:: Provided data
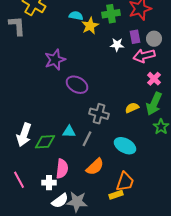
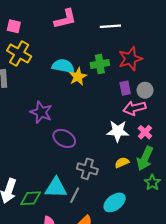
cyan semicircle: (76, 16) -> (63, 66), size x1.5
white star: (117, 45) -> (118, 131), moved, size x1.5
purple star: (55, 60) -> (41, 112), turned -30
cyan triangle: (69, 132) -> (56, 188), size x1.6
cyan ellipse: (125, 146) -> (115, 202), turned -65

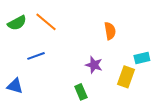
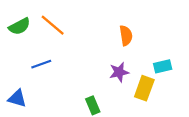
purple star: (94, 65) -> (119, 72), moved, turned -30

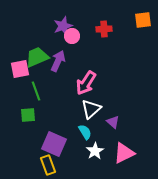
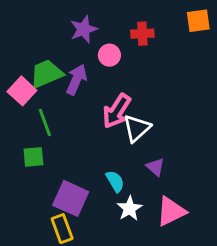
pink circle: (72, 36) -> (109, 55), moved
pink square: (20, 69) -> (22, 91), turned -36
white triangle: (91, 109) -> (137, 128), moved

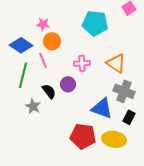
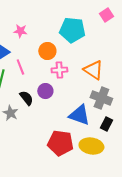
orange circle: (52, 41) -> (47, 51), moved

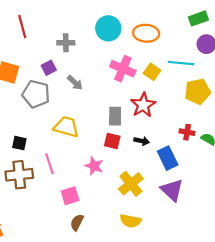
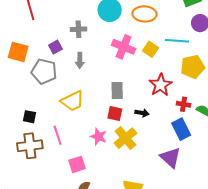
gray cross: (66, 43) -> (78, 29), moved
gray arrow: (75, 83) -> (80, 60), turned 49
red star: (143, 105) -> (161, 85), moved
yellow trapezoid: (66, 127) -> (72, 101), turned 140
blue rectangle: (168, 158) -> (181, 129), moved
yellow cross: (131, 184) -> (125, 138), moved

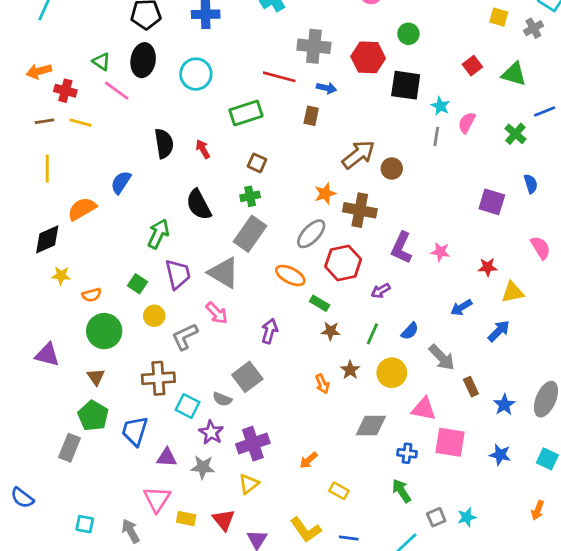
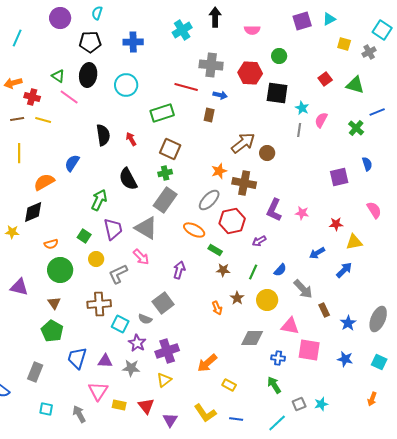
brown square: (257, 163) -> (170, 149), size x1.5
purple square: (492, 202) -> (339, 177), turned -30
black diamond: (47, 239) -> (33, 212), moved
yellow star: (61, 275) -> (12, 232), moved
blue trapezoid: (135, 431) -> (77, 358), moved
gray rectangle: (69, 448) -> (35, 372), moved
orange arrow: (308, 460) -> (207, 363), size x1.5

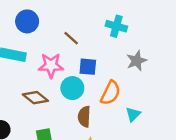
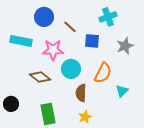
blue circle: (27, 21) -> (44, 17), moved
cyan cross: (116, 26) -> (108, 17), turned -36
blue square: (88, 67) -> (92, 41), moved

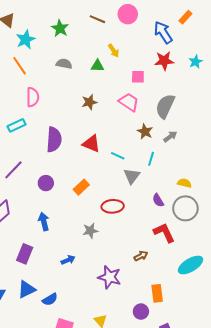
::::
:: Provided data
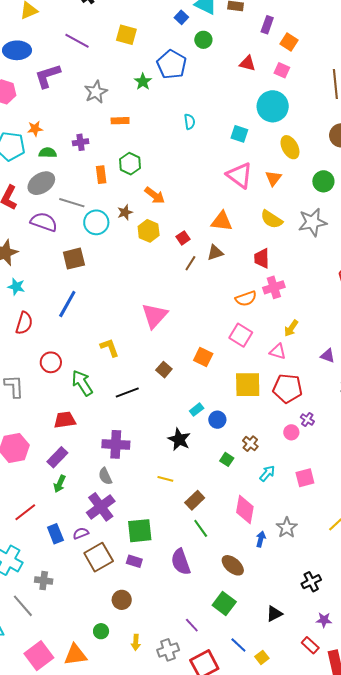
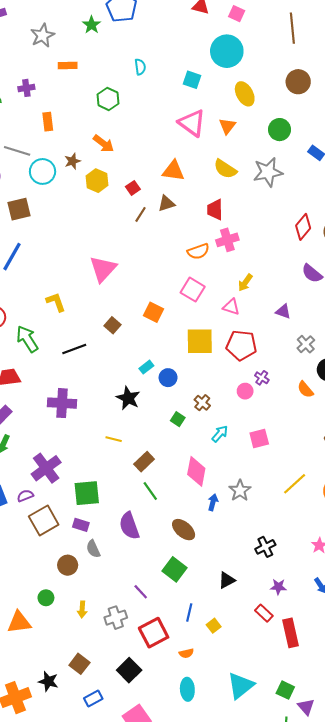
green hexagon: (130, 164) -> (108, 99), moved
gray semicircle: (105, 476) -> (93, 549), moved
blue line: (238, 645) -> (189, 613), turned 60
::::
What the task asks: Return each line of the listing that holds the string "rectangle".

Solution:
blue rectangle: (168, 158) -> (181, 129), moved
gray rectangle: (69, 448) -> (35, 372), moved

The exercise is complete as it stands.